A verbatim printing of the entries that follow is needed; pictures must not appear in it.

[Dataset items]
┏━━

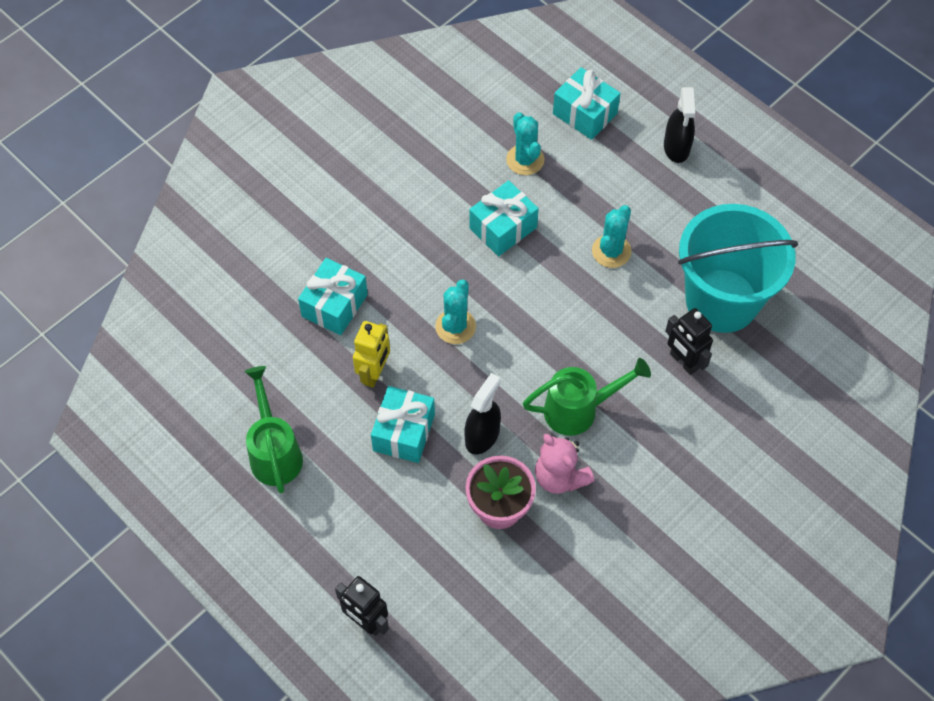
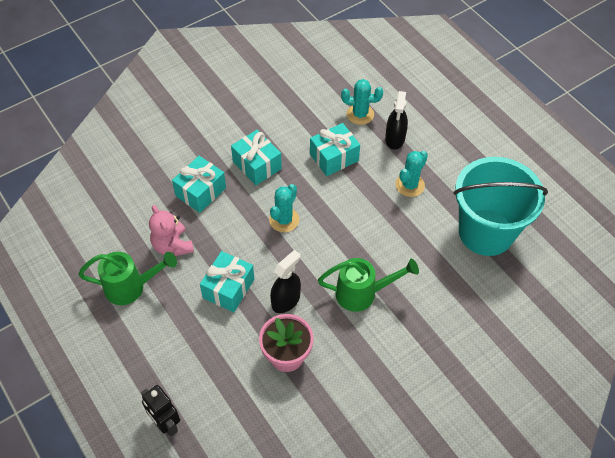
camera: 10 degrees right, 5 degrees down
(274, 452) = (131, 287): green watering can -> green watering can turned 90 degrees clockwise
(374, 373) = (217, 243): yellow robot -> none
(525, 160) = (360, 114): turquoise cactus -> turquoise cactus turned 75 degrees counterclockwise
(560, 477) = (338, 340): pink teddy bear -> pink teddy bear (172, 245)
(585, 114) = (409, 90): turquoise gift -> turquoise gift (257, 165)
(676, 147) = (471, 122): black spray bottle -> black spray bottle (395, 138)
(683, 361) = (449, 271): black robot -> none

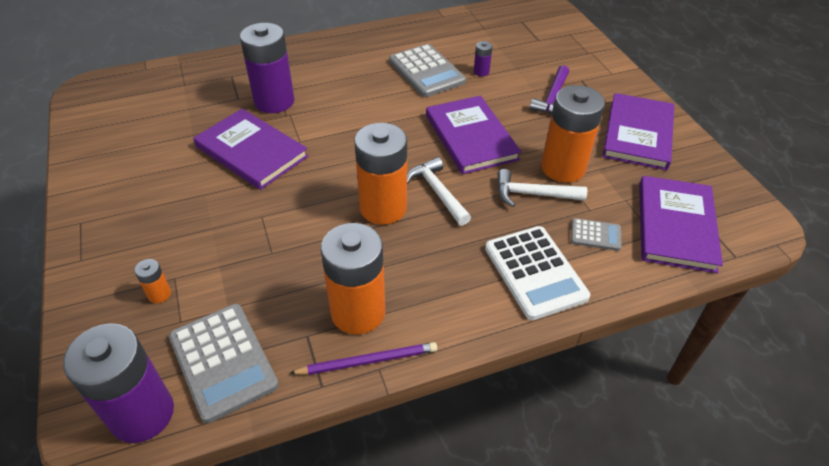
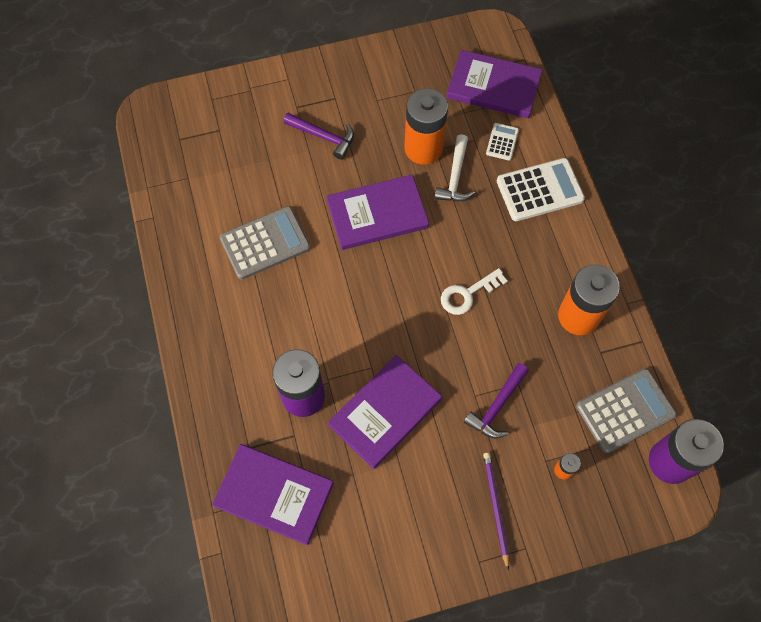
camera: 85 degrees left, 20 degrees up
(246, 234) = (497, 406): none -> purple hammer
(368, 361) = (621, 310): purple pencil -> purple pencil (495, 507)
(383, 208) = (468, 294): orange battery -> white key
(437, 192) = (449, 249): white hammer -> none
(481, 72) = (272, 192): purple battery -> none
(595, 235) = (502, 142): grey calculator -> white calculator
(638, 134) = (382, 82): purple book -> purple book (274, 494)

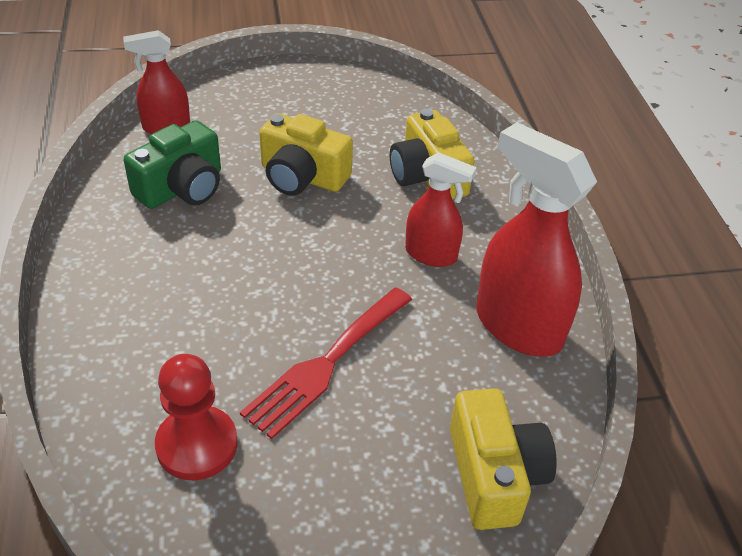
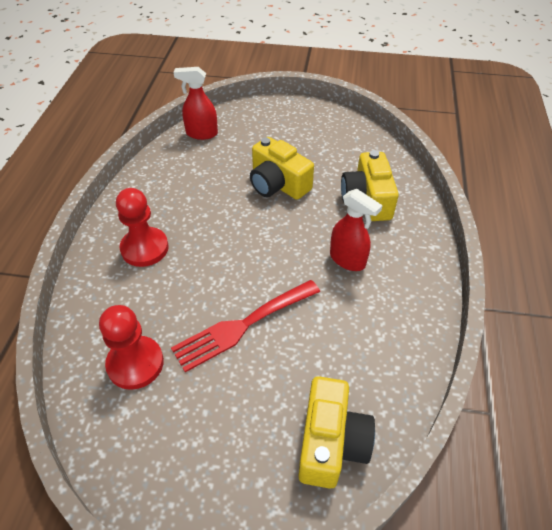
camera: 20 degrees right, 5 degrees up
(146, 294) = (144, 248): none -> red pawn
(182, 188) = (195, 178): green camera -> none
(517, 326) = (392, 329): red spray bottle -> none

┗━━

(Solved problem):
camera: 10 degrees right, 5 degrees down
(274, 452) = (131, 287): green watering can -> green watering can turned 90 degrees clockwise
(374, 373) = (217, 243): yellow robot -> none
(525, 160) = (360, 114): turquoise cactus -> turquoise cactus turned 75 degrees counterclockwise
(560, 477) = (338, 340): pink teddy bear -> pink teddy bear (172, 245)
(585, 114) = (409, 90): turquoise gift -> turquoise gift (257, 165)
(676, 147) = (471, 122): black spray bottle -> black spray bottle (395, 138)
(683, 361) = (449, 271): black robot -> none

camera: 85 degrees left, 20 degrees up
(246, 234) = (497, 406): none -> purple hammer
(368, 361) = (621, 310): purple pencil -> purple pencil (495, 507)
(383, 208) = (468, 294): orange battery -> white key
(437, 192) = (449, 249): white hammer -> none
(481, 72) = (272, 192): purple battery -> none
(595, 235) = (502, 142): grey calculator -> white calculator
(638, 134) = (382, 82): purple book -> purple book (274, 494)

camera: 20 degrees right, 5 degrees up
(146, 294) = (144, 248): none -> red pawn
(182, 188) = (195, 178): green camera -> none
(517, 326) = (392, 329): red spray bottle -> none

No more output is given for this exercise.